Problem to solve: Exactly reproduce the line containing "LINE2 pin AO: A6 -> D6" and all later lines to the end of the entries, leaving the pictures out of your copy.

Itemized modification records
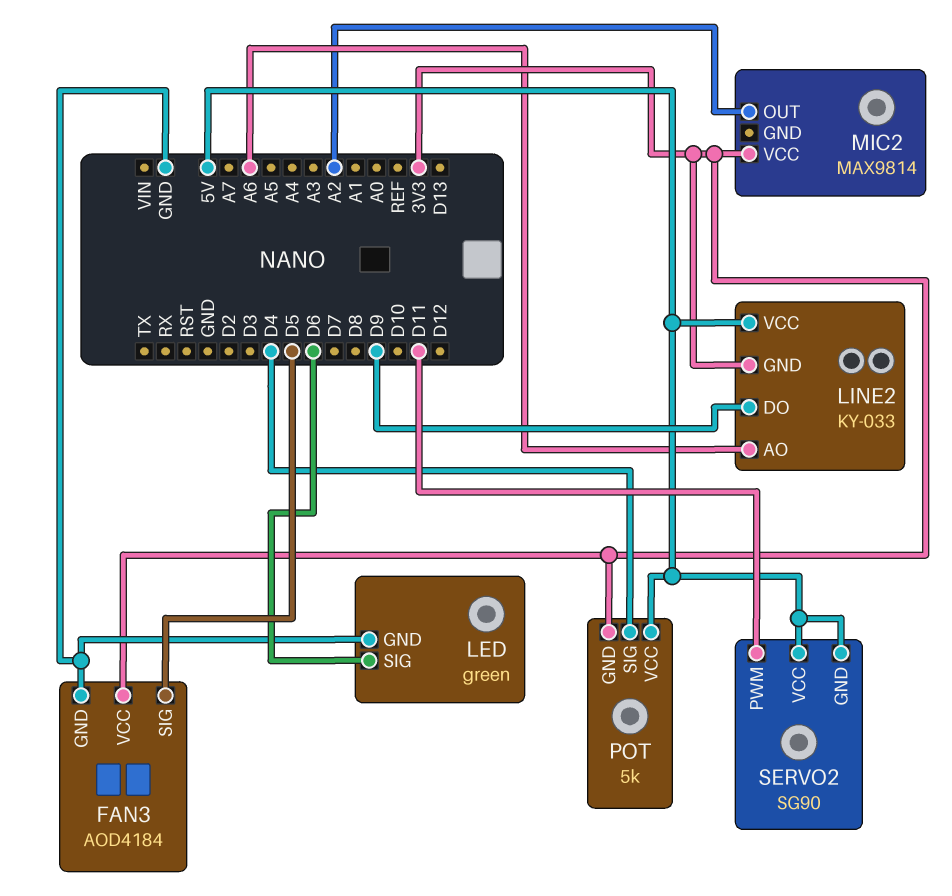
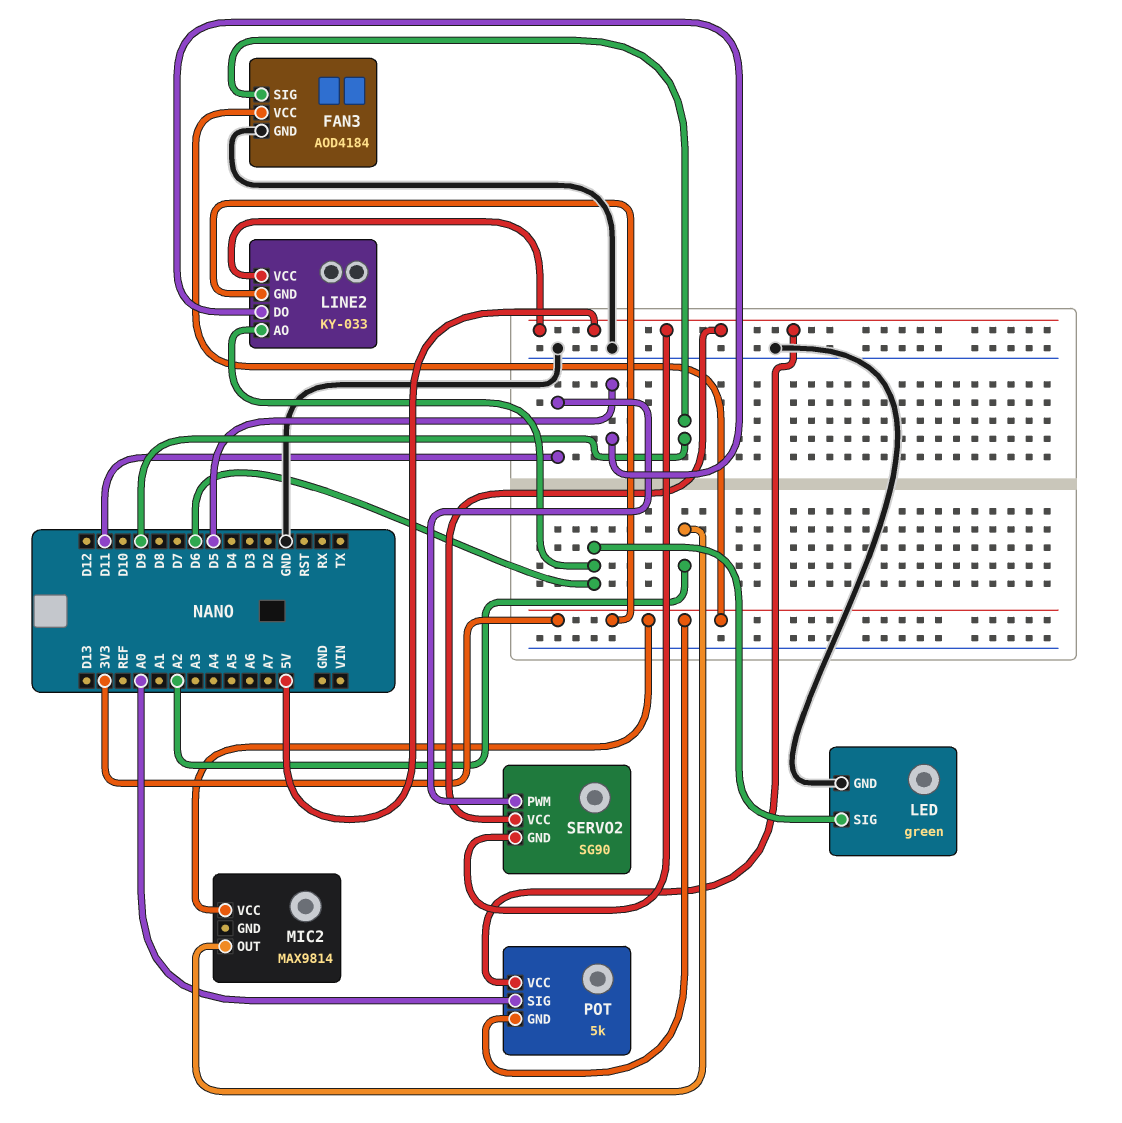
FAN3 pin SIG: D5 -> D9
LINE2 pin AO: A6 -> D6
LINE2 pin DO: D9 -> D5
POT pin SIG: D4 -> A0

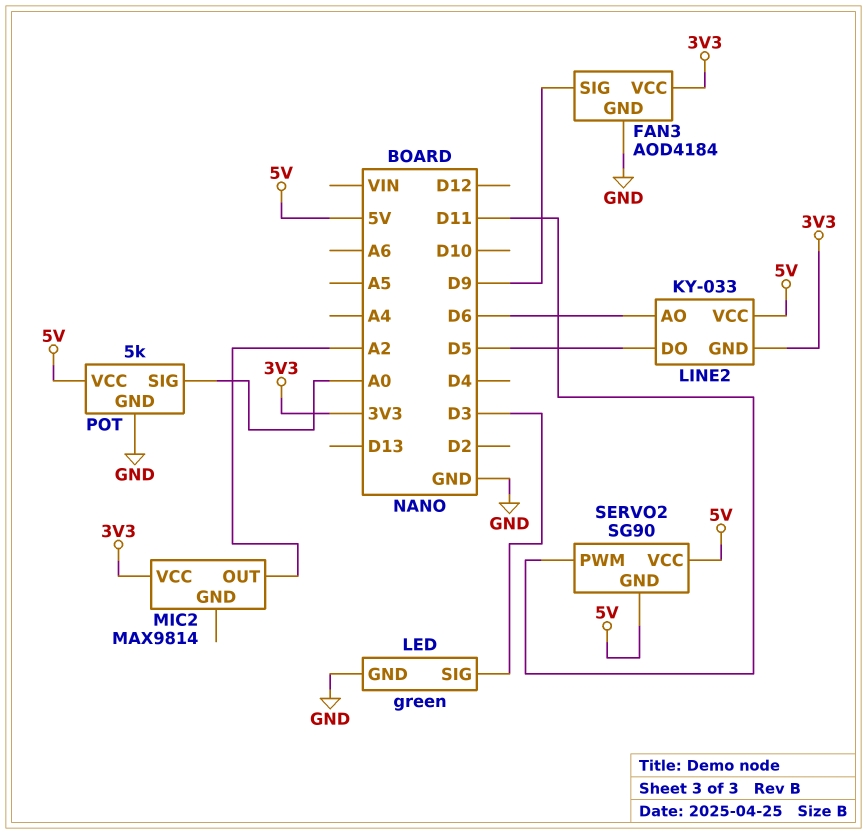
LED pin SIG: D6 -> D3
POT pin GND: 3V3 -> GND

Answer to this task:
LINE2 pin AO: A6 -> D6
LINE2 pin DO: D9 -> D5
POT pin SIG: D4 -> A0

LED pin SIG: D6 -> D3
POT pin GND: 3V3 -> GND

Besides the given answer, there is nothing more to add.